Go through the lines below and count those that contain "none"; the number is all that should be returned.
──────── DATA SHOWN
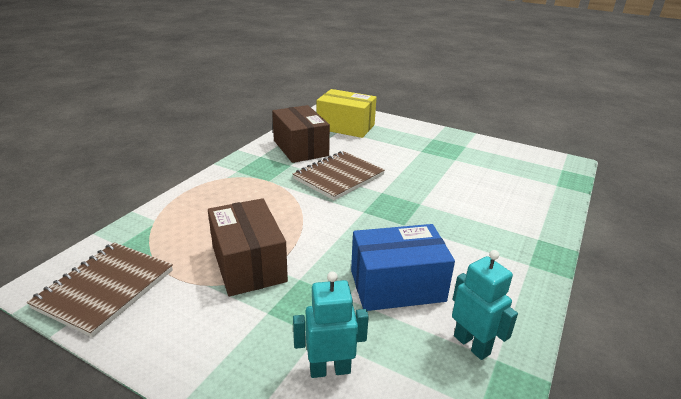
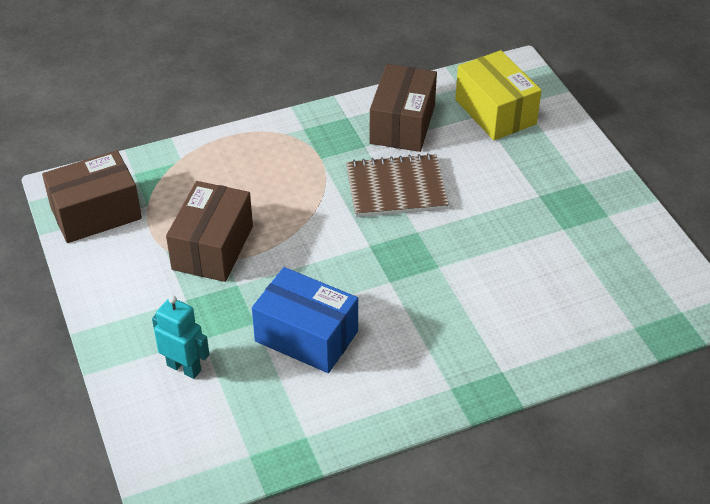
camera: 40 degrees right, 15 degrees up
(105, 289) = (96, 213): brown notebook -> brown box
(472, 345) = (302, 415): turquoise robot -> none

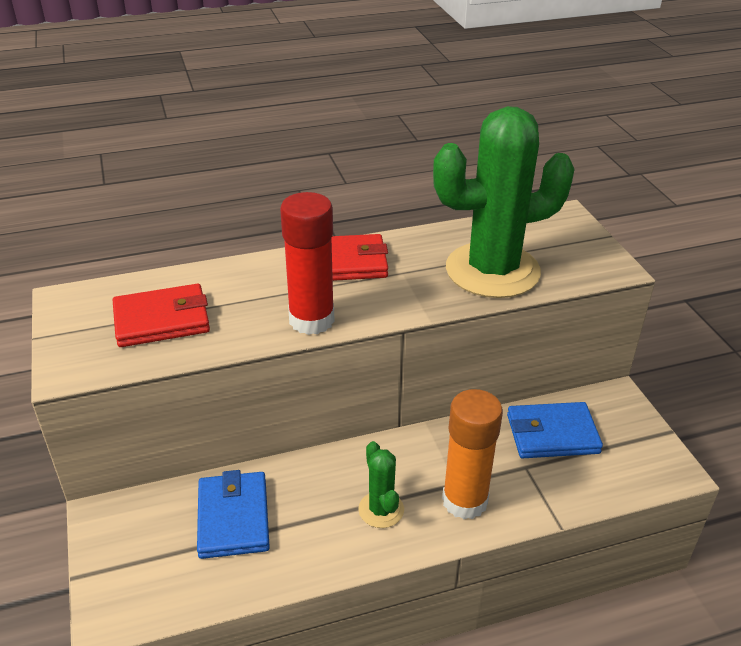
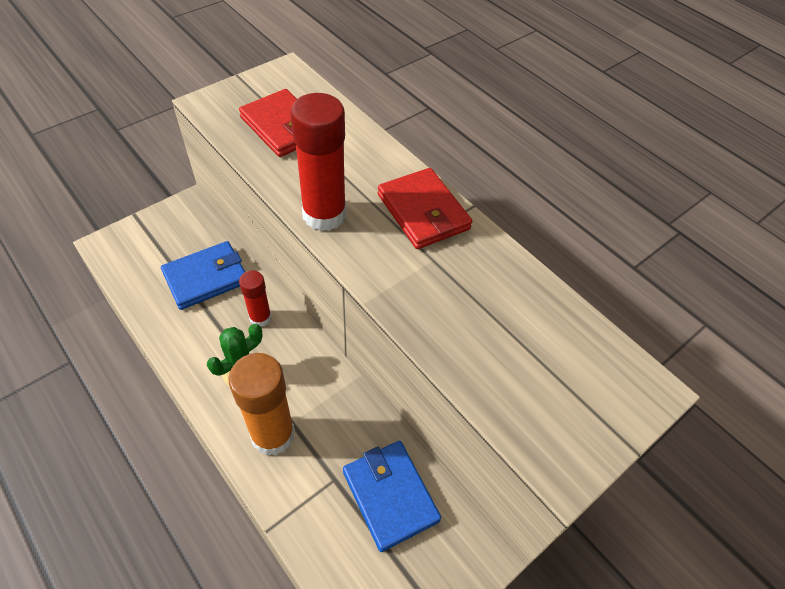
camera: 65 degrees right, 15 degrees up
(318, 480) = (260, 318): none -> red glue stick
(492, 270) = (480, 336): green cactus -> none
────────────────
EXERCISE RESULT ->
3